(Work to complete): What is needed is an exact copy of every line from the one with "(659, 317) = (851, 313): yellow" to the end of the entries below, without the pictures.

(Image change detection data)
=== Begin Enclosure ===
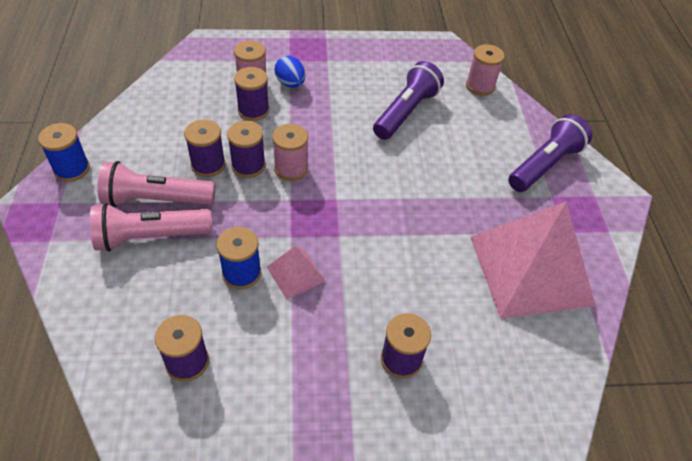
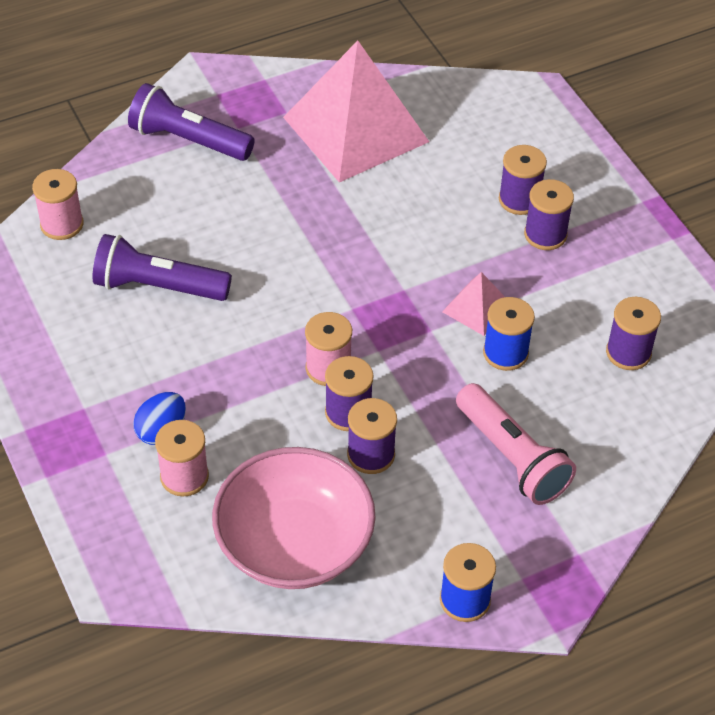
camera: 110 degrees left, 0 degrees up
(156, 200) = (457, 480): pink flashlight -> none
(173, 111) = (294, 544): none -> pink bowl
(253, 110) = (242, 450): purple spool -> purple spool (545, 234)

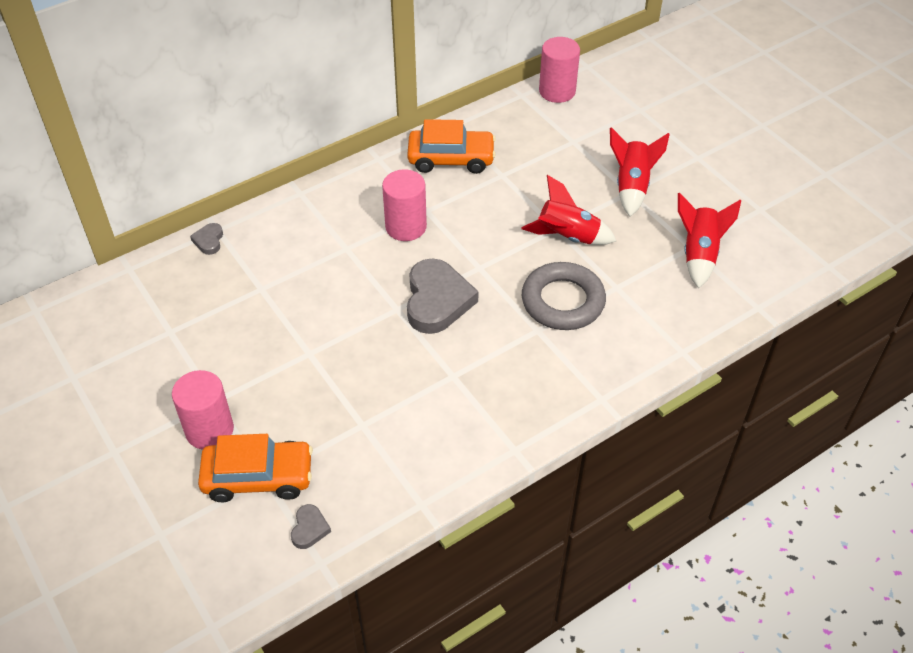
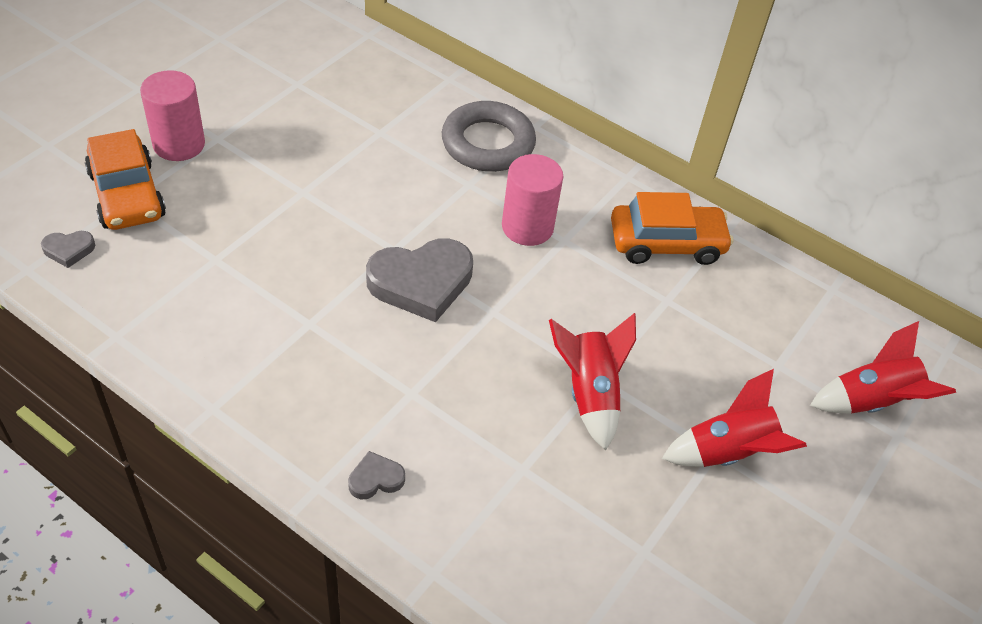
camera: 65 degrees right, 0 degrees up
(209, 241) = (430, 77): grey heart -> grey heart (375, 479)
(451, 159) = (666, 243): orange car -> orange car turned 75 degrees counterclockwise
(557, 91) = (867, 327): pink cylinder -> none
(563, 301) = (471, 411): grey ring -> grey ring (488, 143)
(699, 254) = (634, 565): red rocket -> red rocket (871, 402)

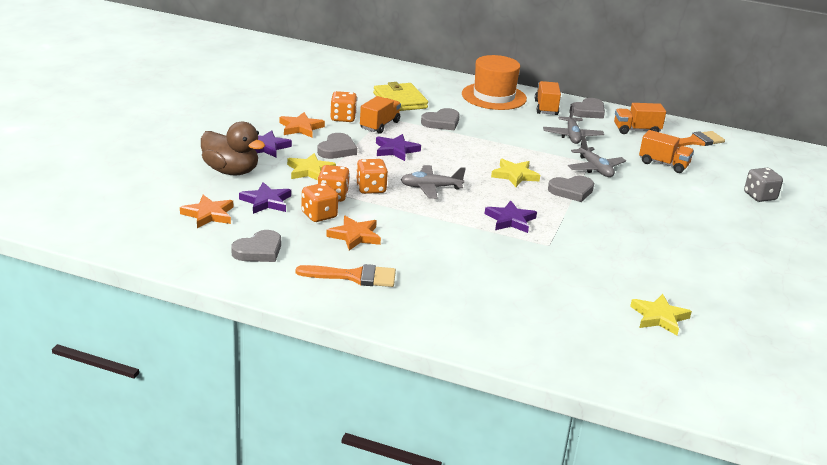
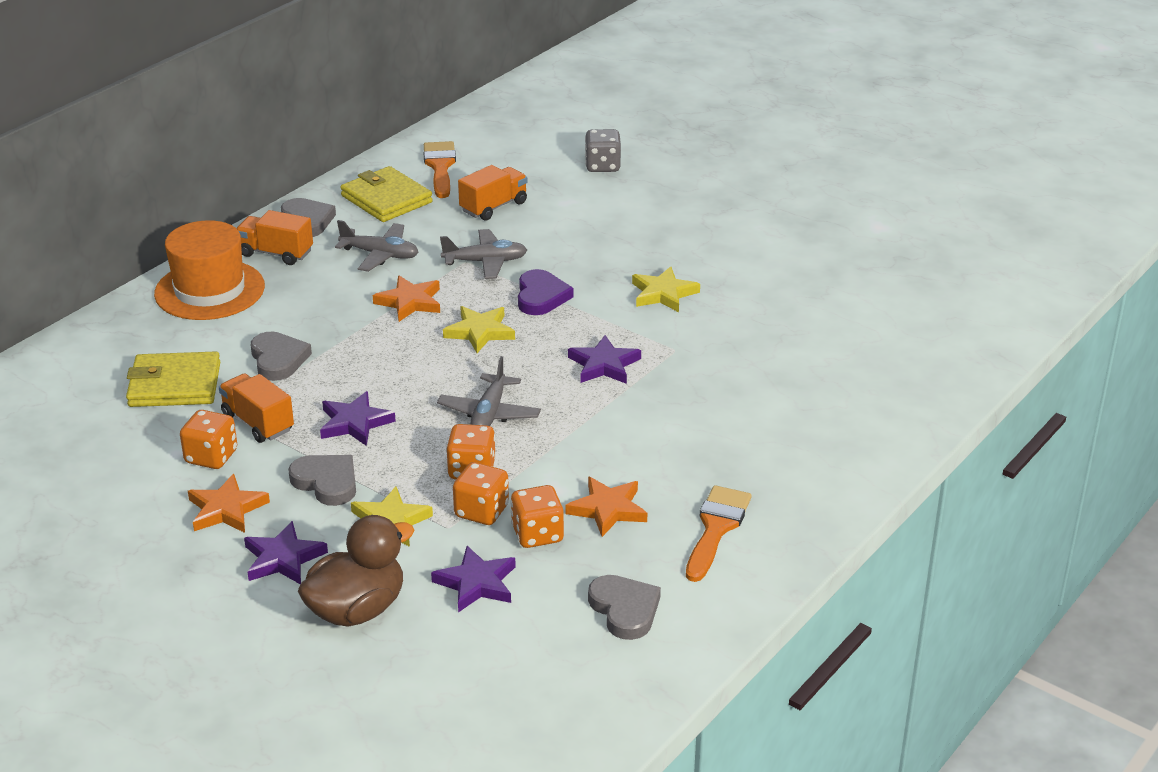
camera: 70 degrees left, 5 degrees up
(208, 214) = (499, 651): orange star -> orange star (410, 302)
(571, 191) = (541, 296): grey heart -> purple heart
(636, 130) = (386, 199): orange truck -> yellow wallet
(659, 317) = (851, 313): yellow star -> yellow star (663, 293)

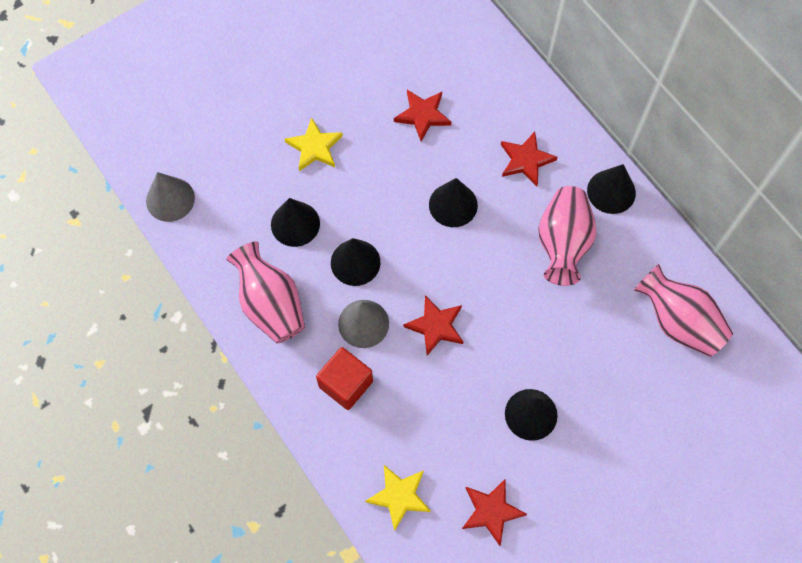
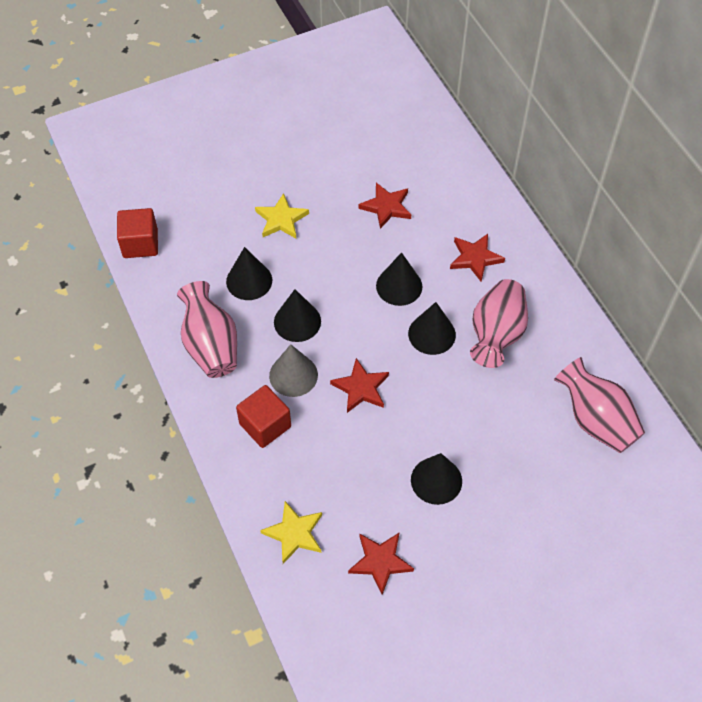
camera: 10 degrees right, 10 degrees down
(170, 199) = (140, 243): grey cone -> red cube
(611, 191) = (551, 296): black cone -> black cone (432, 334)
=== End Enclosure ===
(Response to this exercise):
(659, 317) = (851, 313): yellow star -> yellow star (663, 293)

camera: 10 degrees right, 10 degrees down
(170, 199) = (140, 243): grey cone -> red cube
(611, 191) = (551, 296): black cone -> black cone (432, 334)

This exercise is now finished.